From the line that contains "building: [235,301,271,344] ->" through the line that contains "building: none -> [145,98,202,172]", output every line of the listing below exactly and leave out all the rest.

Content starts

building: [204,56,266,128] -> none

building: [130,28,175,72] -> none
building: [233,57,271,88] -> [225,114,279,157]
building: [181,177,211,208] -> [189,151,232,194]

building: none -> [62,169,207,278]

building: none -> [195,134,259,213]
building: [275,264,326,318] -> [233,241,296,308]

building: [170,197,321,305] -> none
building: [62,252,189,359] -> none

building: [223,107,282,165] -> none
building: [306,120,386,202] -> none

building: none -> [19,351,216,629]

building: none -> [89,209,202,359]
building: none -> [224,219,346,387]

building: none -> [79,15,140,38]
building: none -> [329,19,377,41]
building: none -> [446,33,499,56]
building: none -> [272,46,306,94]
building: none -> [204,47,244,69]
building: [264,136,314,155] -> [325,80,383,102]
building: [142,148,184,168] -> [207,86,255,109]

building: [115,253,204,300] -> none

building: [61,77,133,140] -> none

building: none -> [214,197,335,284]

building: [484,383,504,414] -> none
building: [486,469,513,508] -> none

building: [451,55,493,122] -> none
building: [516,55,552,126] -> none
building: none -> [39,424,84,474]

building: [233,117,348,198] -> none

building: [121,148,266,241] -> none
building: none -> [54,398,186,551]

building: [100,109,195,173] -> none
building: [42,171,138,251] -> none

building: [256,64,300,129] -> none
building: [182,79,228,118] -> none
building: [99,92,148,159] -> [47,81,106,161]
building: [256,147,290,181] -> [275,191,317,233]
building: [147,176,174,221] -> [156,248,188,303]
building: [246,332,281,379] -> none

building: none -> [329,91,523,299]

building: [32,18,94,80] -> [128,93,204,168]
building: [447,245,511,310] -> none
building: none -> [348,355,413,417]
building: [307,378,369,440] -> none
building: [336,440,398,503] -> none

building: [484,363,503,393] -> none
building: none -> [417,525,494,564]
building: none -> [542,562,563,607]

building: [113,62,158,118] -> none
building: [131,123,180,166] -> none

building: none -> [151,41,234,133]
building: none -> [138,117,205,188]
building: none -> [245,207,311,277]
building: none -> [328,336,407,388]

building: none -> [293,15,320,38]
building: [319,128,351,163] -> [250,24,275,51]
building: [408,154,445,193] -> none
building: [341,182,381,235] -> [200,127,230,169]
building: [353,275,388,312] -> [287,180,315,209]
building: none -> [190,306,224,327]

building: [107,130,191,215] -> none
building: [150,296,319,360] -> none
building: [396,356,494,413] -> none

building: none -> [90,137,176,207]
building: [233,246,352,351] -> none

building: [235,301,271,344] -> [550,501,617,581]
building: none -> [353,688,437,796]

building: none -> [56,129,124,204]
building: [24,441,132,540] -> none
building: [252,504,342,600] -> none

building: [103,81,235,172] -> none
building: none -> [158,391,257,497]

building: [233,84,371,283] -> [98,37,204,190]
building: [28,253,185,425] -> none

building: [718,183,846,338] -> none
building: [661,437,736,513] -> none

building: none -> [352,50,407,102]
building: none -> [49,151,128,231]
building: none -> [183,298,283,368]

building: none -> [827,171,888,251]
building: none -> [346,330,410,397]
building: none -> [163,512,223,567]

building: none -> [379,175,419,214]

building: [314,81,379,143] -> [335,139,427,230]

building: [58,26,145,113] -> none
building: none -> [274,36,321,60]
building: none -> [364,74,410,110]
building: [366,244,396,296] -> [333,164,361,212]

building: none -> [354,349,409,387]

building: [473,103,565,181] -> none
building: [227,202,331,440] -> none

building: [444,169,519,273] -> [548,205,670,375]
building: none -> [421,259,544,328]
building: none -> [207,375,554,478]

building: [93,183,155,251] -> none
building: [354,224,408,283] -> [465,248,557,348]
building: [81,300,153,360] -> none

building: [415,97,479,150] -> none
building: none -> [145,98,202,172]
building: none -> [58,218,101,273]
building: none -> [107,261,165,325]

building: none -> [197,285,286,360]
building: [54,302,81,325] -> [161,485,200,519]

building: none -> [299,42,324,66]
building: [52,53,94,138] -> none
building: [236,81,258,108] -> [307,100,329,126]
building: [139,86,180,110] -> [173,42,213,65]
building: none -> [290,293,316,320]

Content ends

Result for this exercise
building: [235,301,271,344] -> [550,501,617,581]
building: none -> [353,688,437,796]

building: none -> [56,129,124,204]
building: [24,441,132,540] -> none
building: [252,504,342,600] -> none

building: [103,81,235,172] -> none
building: none -> [158,391,257,497]

building: [233,84,371,283] -> [98,37,204,190]
building: [28,253,185,425] -> none

building: [718,183,846,338] -> none
building: [661,437,736,513] -> none

building: none -> [352,50,407,102]
building: none -> [49,151,128,231]
building: none -> [183,298,283,368]

building: none -> [827,171,888,251]
building: none -> [346,330,410,397]
building: none -> [163,512,223,567]

building: none -> [379,175,419,214]

building: [314,81,379,143] -> [335,139,427,230]

building: [58,26,145,113] -> none
building: none -> [274,36,321,60]
building: none -> [364,74,410,110]
building: [366,244,396,296] -> [333,164,361,212]

building: none -> [354,349,409,387]

building: [473,103,565,181] -> none
building: [227,202,331,440] -> none

building: [444,169,519,273] -> [548,205,670,375]
building: none -> [421,259,544,328]
building: none -> [207,375,554,478]

building: [93,183,155,251] -> none
building: [354,224,408,283] -> [465,248,557,348]
building: [81,300,153,360] -> none

building: [415,97,479,150] -> none
building: none -> [145,98,202,172]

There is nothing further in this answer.